Raw data:
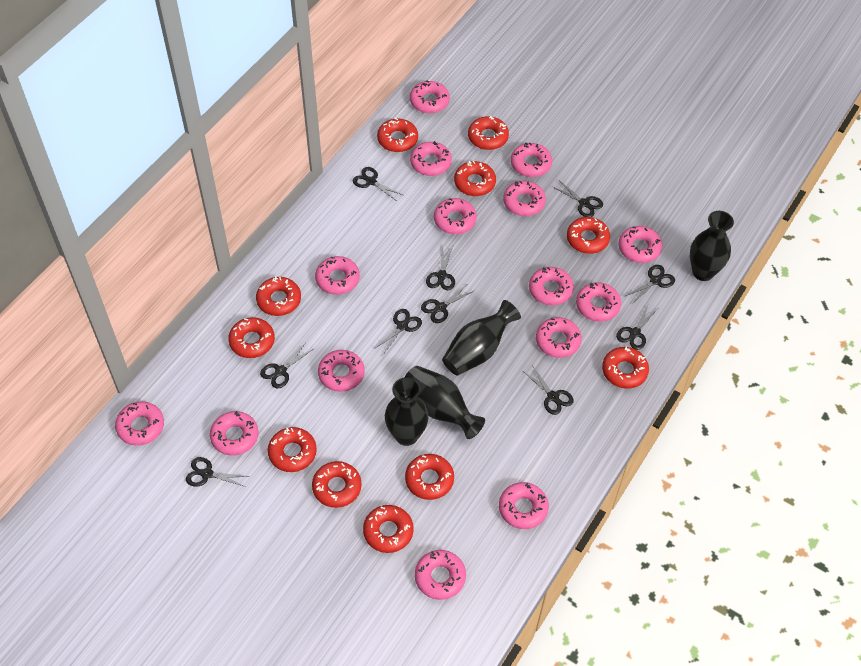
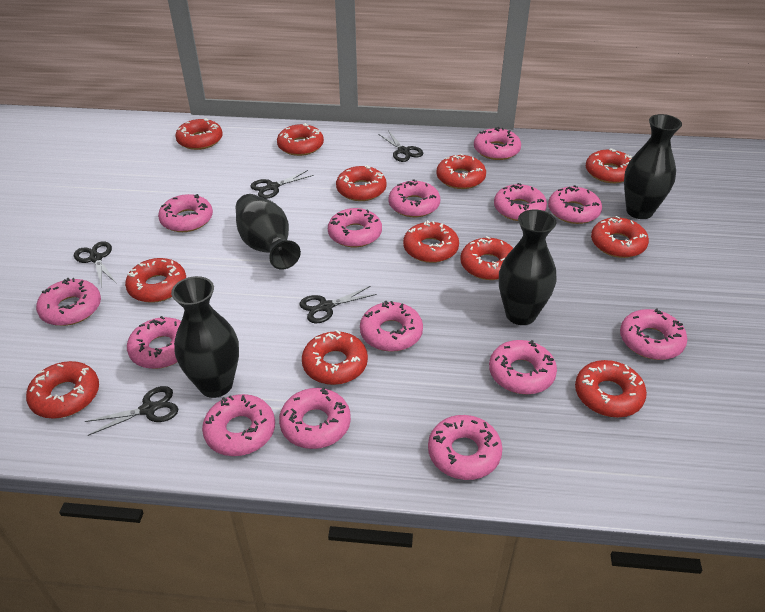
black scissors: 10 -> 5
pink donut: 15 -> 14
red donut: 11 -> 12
---
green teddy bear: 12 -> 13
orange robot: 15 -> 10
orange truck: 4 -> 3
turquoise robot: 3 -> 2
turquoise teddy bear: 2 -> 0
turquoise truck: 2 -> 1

The task:
Give back exactly the lines of the listing above that run from the line with "black scissors: 10 -> 5" to the line with "red donut: 11 -> 12", inclusive.

Answer space:
black scissors: 10 -> 5
pink donut: 15 -> 14
red donut: 11 -> 12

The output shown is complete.